Exercise prompt: Go through the entries below and copy each line that holds the word "none".

Data provided:
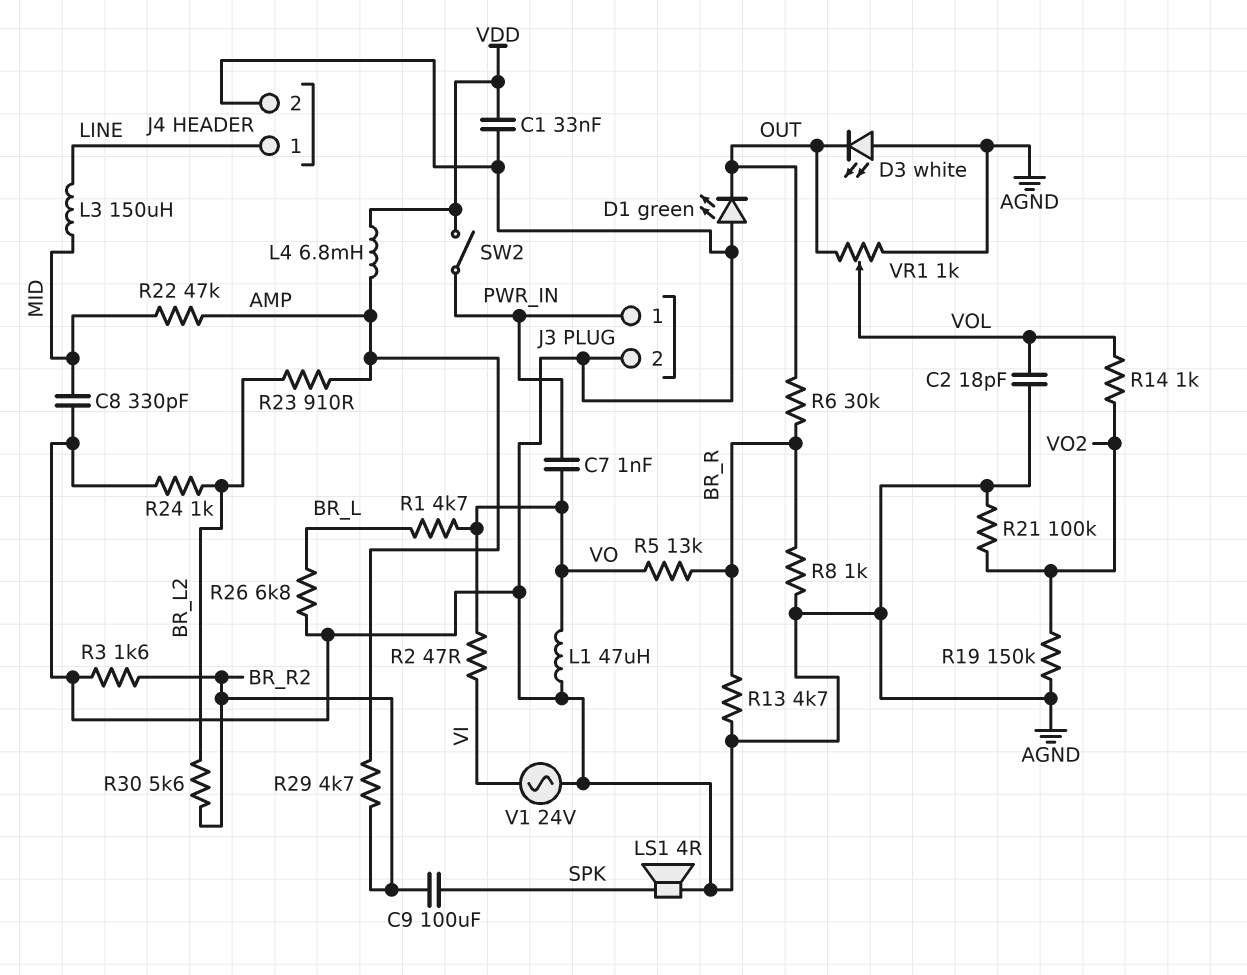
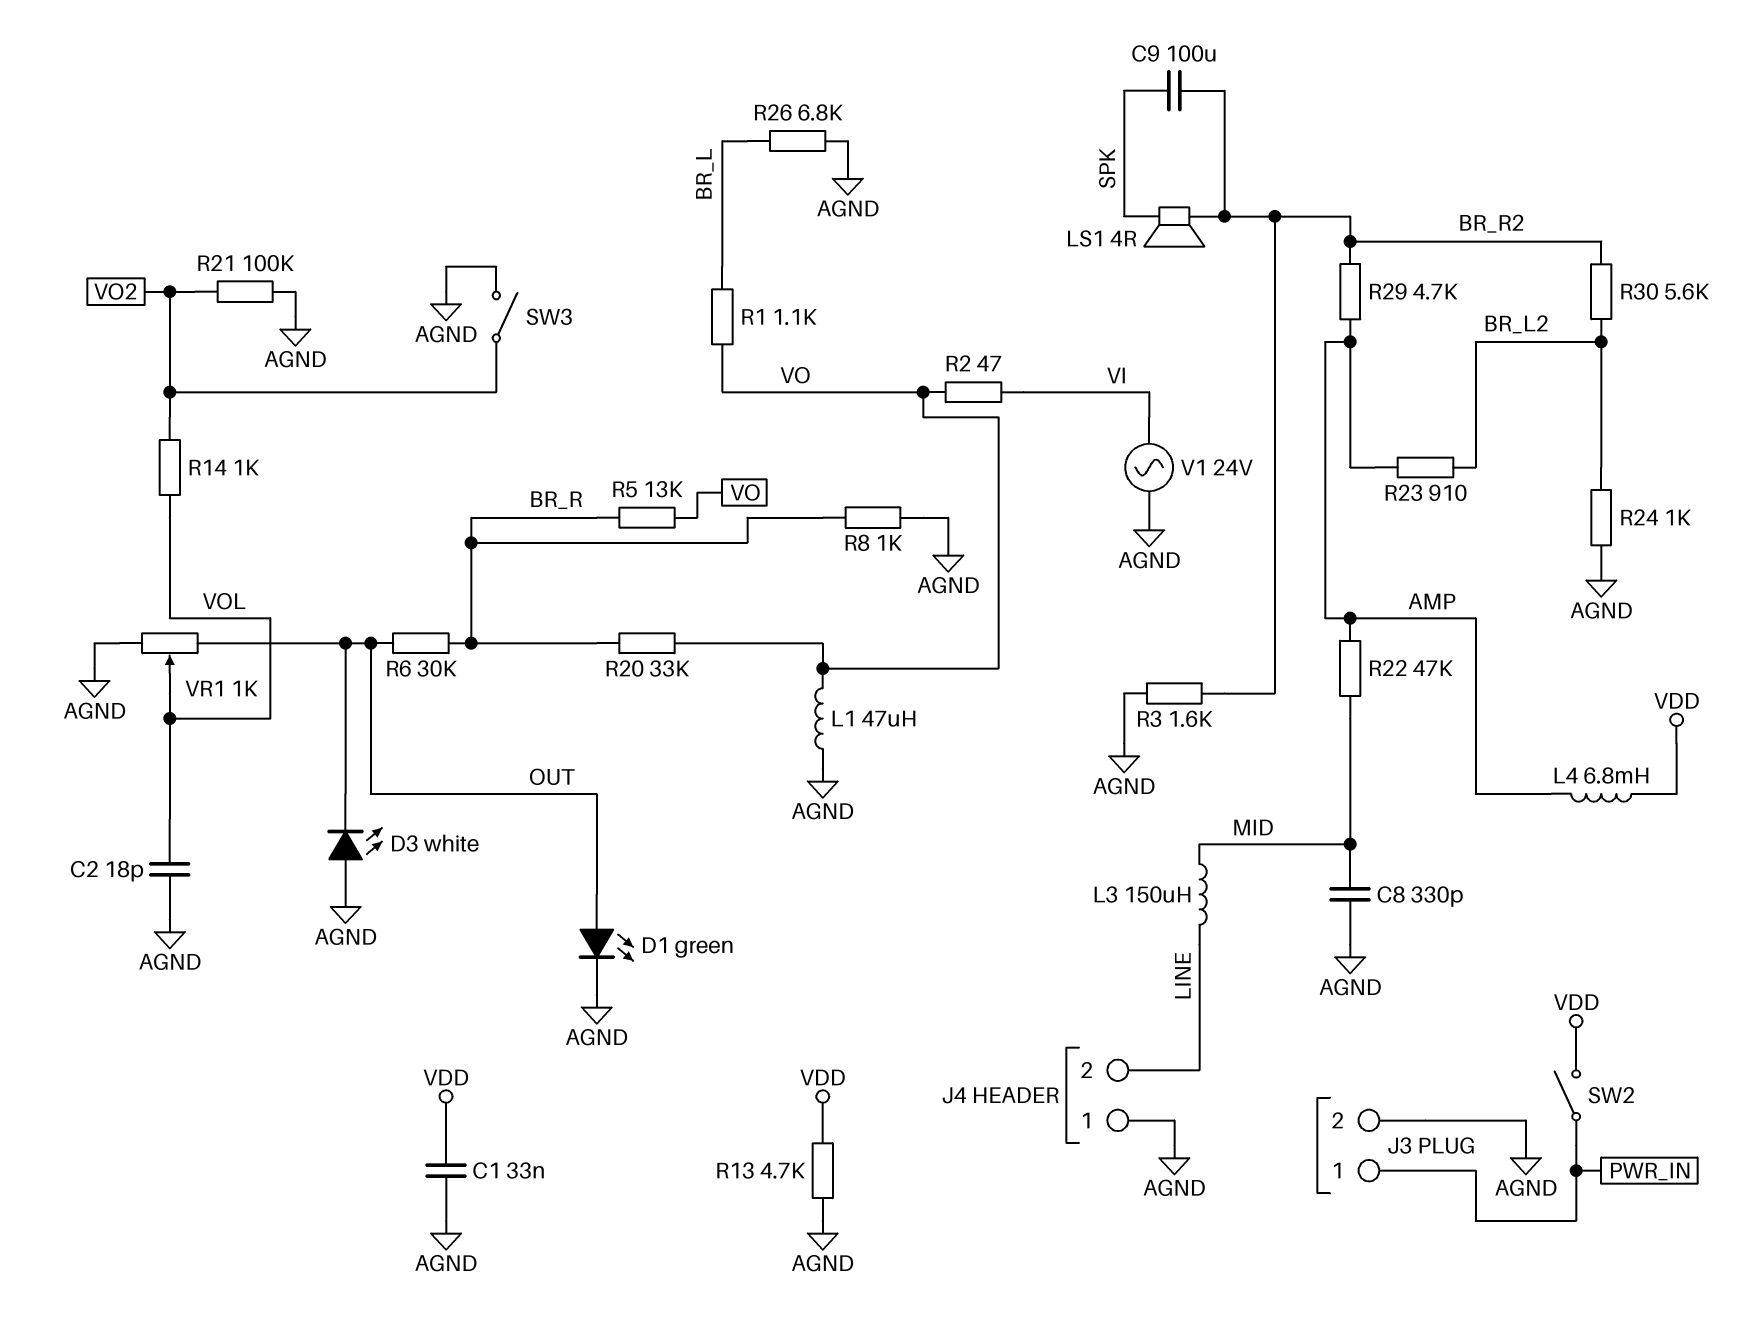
C7: 1nF (PWR_IN, VO) -> none
D1: LED green (A AGND, K OUT) -> LED green (A OUT, K AGND)
J4 pin 1: LINE -> AGND
J4 pin 2: AGND -> LINE
LS1: speaker 4R (AGND, SPK) -> speaker 4R (BR_R2, SPK)
R1: 4.7k (BR_L, VO) -> 1.1k (BR_L, VO)
R13: 4.7k (AGND, BR_R) -> 4.7k (AGND, VDD)
R19: 150k (AGND, VO2) -> none
R20: none -> 33k (BR_R, VO)
SW3: none -> switch (AGND, VO2)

Solution to this task:
C7: 1nF (PWR_IN, VO) -> none
R19: 150k (AGND, VO2) -> none
R20: none -> 33k (BR_R, VO)
SW3: none -> switch (AGND, VO2)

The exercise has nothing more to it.